Task
Give the lines again, unchanged, starting with the line containing "Someone carried the bright" and ending with the last line of the data below.

Given data
· · ·
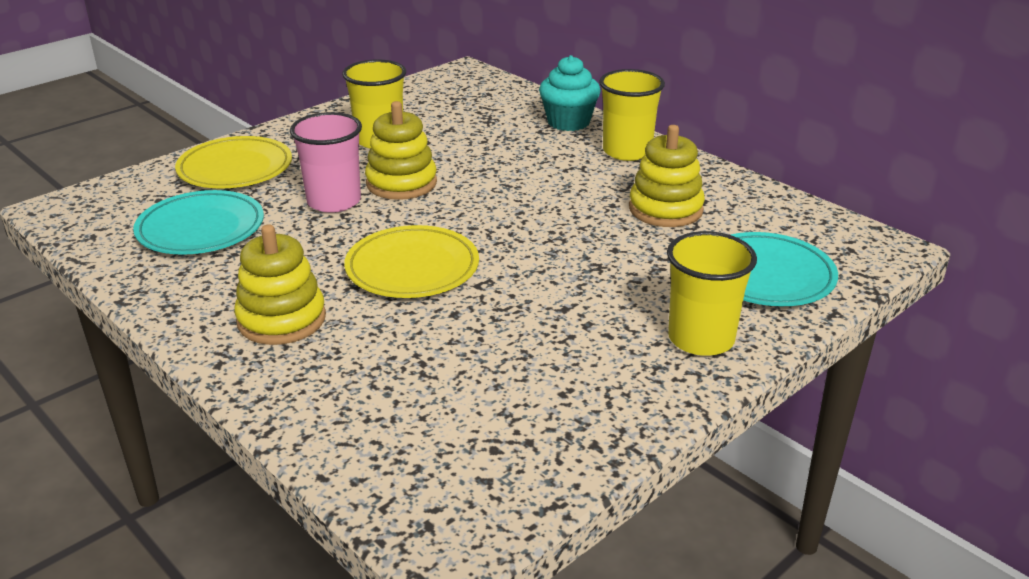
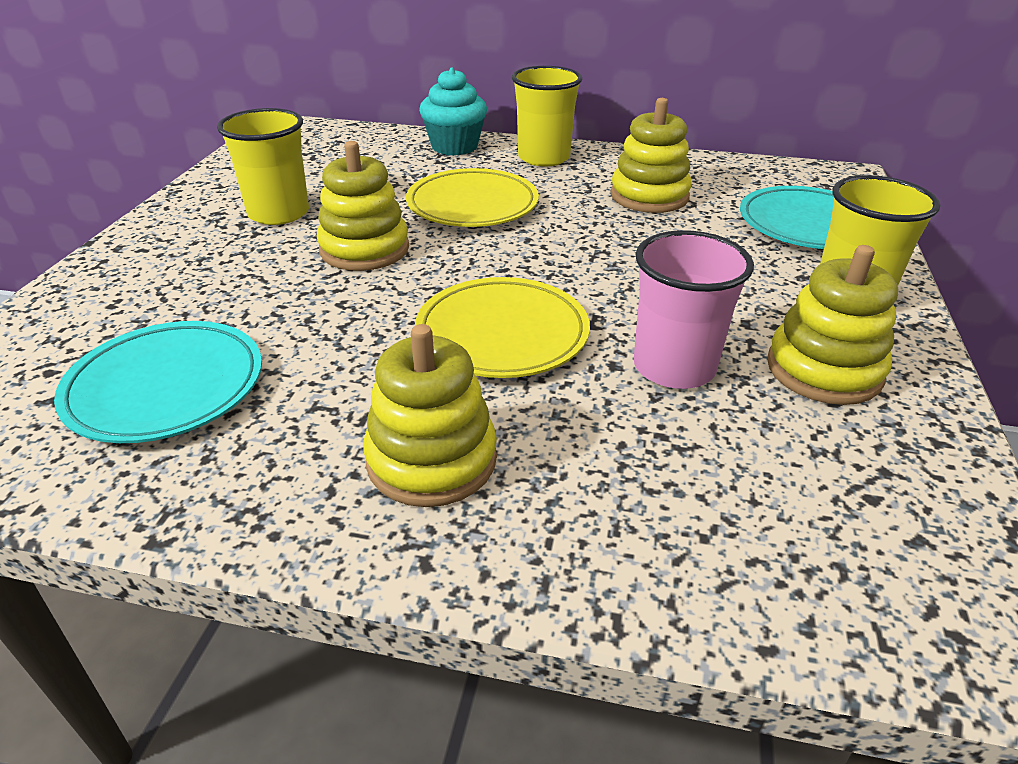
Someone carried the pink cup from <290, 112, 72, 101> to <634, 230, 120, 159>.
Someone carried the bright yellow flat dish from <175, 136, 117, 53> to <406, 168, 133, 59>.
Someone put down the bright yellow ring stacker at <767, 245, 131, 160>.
· · ·
Response below
Someone carried the bright yellow flat dish from <175, 136, 117, 53> to <406, 168, 133, 59>.
Someone put down the bright yellow ring stacker at <767, 245, 131, 160>.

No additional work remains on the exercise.